WHAT IS BEING ASKED - From first line to last, output the records below exactly.

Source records
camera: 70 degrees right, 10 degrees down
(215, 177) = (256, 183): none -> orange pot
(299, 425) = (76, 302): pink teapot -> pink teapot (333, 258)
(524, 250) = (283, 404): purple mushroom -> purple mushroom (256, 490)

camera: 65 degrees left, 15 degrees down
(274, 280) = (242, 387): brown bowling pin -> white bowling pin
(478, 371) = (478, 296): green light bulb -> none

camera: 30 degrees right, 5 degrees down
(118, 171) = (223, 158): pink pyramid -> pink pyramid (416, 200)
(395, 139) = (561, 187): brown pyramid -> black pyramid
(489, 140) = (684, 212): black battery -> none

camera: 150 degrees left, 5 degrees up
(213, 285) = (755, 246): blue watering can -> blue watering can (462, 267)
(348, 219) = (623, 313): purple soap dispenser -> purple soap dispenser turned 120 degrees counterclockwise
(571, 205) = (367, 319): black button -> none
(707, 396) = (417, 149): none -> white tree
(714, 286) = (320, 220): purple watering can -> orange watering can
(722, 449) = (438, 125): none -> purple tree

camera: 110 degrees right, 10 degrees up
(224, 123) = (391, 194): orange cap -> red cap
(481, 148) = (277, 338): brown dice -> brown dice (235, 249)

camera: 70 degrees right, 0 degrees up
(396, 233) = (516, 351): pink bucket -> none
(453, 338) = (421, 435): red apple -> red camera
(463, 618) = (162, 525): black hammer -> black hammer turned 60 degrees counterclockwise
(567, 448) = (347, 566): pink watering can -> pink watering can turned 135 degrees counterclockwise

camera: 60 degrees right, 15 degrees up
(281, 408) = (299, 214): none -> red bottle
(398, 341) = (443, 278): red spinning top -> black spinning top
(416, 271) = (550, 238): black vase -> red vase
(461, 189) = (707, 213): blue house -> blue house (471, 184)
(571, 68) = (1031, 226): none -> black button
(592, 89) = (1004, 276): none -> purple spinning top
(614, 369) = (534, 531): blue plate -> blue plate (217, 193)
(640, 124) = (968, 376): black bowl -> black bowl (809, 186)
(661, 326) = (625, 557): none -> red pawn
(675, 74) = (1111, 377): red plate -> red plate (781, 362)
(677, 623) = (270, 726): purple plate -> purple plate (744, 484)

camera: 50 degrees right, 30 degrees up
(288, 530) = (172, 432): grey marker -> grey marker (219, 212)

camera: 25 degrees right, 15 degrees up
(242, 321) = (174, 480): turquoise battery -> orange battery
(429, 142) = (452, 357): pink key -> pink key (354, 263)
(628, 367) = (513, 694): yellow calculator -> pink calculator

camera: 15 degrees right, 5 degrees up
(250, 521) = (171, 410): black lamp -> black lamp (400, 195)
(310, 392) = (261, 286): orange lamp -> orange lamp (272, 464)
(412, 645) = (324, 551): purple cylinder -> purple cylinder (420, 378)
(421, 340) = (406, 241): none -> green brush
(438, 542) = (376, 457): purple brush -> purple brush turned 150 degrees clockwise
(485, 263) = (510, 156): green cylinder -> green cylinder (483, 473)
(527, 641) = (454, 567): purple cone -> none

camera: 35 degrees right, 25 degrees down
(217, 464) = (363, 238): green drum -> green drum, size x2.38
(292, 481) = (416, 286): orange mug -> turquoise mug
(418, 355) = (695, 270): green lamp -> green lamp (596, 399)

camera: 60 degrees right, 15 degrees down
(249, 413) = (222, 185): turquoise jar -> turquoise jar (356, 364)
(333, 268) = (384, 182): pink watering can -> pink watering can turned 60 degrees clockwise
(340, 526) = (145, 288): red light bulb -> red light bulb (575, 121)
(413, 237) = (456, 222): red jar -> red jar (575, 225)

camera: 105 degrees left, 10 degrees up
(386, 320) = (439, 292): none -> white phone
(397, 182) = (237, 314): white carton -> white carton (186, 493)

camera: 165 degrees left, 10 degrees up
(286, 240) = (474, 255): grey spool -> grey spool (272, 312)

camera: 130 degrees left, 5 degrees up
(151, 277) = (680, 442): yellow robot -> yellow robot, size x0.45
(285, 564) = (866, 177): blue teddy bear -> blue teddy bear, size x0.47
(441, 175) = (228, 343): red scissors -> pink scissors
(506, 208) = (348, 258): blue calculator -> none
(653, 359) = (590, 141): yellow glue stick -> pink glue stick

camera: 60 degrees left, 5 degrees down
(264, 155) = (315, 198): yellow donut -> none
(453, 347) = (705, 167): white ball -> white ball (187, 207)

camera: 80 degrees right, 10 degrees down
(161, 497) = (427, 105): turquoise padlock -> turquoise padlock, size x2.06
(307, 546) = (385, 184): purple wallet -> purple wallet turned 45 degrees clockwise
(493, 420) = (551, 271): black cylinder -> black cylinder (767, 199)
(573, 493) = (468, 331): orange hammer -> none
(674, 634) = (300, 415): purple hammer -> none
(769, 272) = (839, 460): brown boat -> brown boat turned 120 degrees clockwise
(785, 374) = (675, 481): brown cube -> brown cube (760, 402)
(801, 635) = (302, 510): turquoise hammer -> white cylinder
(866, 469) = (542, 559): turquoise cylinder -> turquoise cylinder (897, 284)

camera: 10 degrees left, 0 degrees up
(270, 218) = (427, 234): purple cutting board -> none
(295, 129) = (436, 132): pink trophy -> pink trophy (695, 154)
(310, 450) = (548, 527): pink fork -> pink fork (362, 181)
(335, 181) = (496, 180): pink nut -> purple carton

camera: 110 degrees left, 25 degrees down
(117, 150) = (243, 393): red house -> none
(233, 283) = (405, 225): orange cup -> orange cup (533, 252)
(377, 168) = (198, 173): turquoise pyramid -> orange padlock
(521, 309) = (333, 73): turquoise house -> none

EXERCISE RESPONSE -
camera: 70 degrees right, 10 degrees down
(215, 177) = (256, 183): none -> orange pot
(299, 425) = (76, 302): pink teapot -> pink teapot (333, 258)
(524, 250) = (283, 404): purple mushroom -> purple mushroom (256, 490)

camera: 65 degrees left, 15 degrees down
(274, 280) = (242, 387): brown bowling pin -> white bowling pin
(478, 371) = (478, 296): green light bulb -> none

camera: 30 degrees right, 5 degrees down
(118, 171) = (223, 158): pink pyramid -> pink pyramid (416, 200)
(395, 139) = (561, 187): brown pyramid -> black pyramid
(489, 140) = (684, 212): black battery -> none

camera: 150 degrees left, 5 degrees up
(213, 285) = (755, 246): blue watering can -> blue watering can (462, 267)
(348, 219) = (623, 313): purple soap dispenser -> purple soap dispenser turned 120 degrees counterclockwise
(571, 205) = (367, 319): black button -> none
(707, 396) = (417, 149): none -> white tree
(714, 286) = (320, 220): purple watering can -> orange watering can
(722, 449) = (438, 125): none -> purple tree

camera: 110 degrees right, 10 degrees up
(224, 123) = (391, 194): orange cap -> red cap
(481, 148) = (277, 338): brown dice -> brown dice (235, 249)

camera: 70 degrees right, 0 degrees up
(396, 233) = (516, 351): pink bucket -> none
(453, 338) = (421, 435): red apple -> red camera
(463, 618) = (162, 525): black hammer -> black hammer turned 60 degrees counterclockwise
(567, 448) = (347, 566): pink watering can -> pink watering can turned 135 degrees counterclockwise

camera: 60 degrees right, 15 degrees up
(281, 408) = (299, 214): none -> red bottle
(398, 341) = (443, 278): red spinning top -> black spinning top
(416, 271) = (550, 238): black vase -> red vase
(461, 189) = (707, 213): blue house -> blue house (471, 184)
(571, 68) = (1031, 226): none -> black button
(592, 89) = (1004, 276): none -> purple spinning top
(614, 369) = (534, 531): blue plate -> blue plate (217, 193)
(640, 124) = (968, 376): black bowl -> black bowl (809, 186)
(661, 326) = (625, 557): none -> red pawn
(675, 74) = (1111, 377): red plate -> red plate (781, 362)
(677, 623) = (270, 726): purple plate -> purple plate (744, 484)

camera: 50 degrees right, 30 degrees up
(288, 530) = (172, 432): grey marker -> grey marker (219, 212)

camera: 25 degrees right, 15 degrees up
(242, 321) = (174, 480): turquoise battery -> orange battery
(429, 142) = (452, 357): pink key -> pink key (354, 263)
(628, 367) = (513, 694): yellow calculator -> pink calculator

camera: 15 degrees right, 5 degrees up
(250, 521) = (171, 410): black lamp -> black lamp (400, 195)
(310, 392) = (261, 286): orange lamp -> orange lamp (272, 464)
(412, 645) = (324, 551): purple cylinder -> purple cylinder (420, 378)
(421, 340) = (406, 241): none -> green brush
(438, 542) = (376, 457): purple brush -> purple brush turned 150 degrees clockwise
(485, 263) = (510, 156): green cylinder -> green cylinder (483, 473)
(527, 641) = (454, 567): purple cone -> none

camera: 35 degrees right, 25 degrees down
(217, 464) = (363, 238): green drum -> green drum, size x2.38
(292, 481) = (416, 286): orange mug -> turquoise mug
(418, 355) = (695, 270): green lamp -> green lamp (596, 399)

camera: 60 degrees right, 15 degrees down
(249, 413) = (222, 185): turquoise jar -> turquoise jar (356, 364)
(333, 268) = (384, 182): pink watering can -> pink watering can turned 60 degrees clockwise
(340, 526) = (145, 288): red light bulb -> red light bulb (575, 121)
(413, 237) = (456, 222): red jar -> red jar (575, 225)

camera: 105 degrees left, 10 degrees up
(386, 320) = (439, 292): none -> white phone
(397, 182) = (237, 314): white carton -> white carton (186, 493)

camera: 165 degrees left, 10 degrees up
(286, 240) = (474, 255): grey spool -> grey spool (272, 312)

camera: 130 degrees left, 5 degrees up
(151, 277) = (680, 442): yellow robot -> yellow robot, size x0.45
(285, 564) = (866, 177): blue teddy bear -> blue teddy bear, size x0.47
(441, 175) = (228, 343): red scissors -> pink scissors
(506, 208) = (348, 258): blue calculator -> none
(653, 359) = (590, 141): yellow glue stick -> pink glue stick

camera: 60 degrees left, 5 degrees down
(264, 155) = (315, 198): yellow donut -> none
(453, 347) = (705, 167): white ball -> white ball (187, 207)

camera: 80 degrees right, 10 degrees down
(161, 497) = (427, 105): turquoise padlock -> turquoise padlock, size x2.06
(307, 546) = (385, 184): purple wallet -> purple wallet turned 45 degrees clockwise
(493, 420) = (551, 271): black cylinder -> black cylinder (767, 199)
(573, 493) = (468, 331): orange hammer -> none
(674, 634) = (300, 415): purple hammer -> none
(769, 272) = (839, 460): brown boat -> brown boat turned 120 degrees clockwise
(785, 374) = (675, 481): brown cube -> brown cube (760, 402)
(801, 635) = (302, 510): turquoise hammer -> white cylinder
(866, 469) = (542, 559): turquoise cylinder -> turquoise cylinder (897, 284)

camera: 10 degrees left, 0 degrees up
(270, 218) = (427, 234): purple cutting board -> none
(295, 129) = (436, 132): pink trophy -> pink trophy (695, 154)
(310, 450) = (548, 527): pink fork -> pink fork (362, 181)
(335, 181) = (496, 180): pink nut -> purple carton

camera: 110 degrees left, 25 degrees down
(117, 150) = (243, 393): red house -> none
(233, 283) = (405, 225): orange cup -> orange cup (533, 252)
(377, 168) = (198, 173): turquoise pyramid -> orange padlock
(521, 309) = (333, 73): turquoise house -> none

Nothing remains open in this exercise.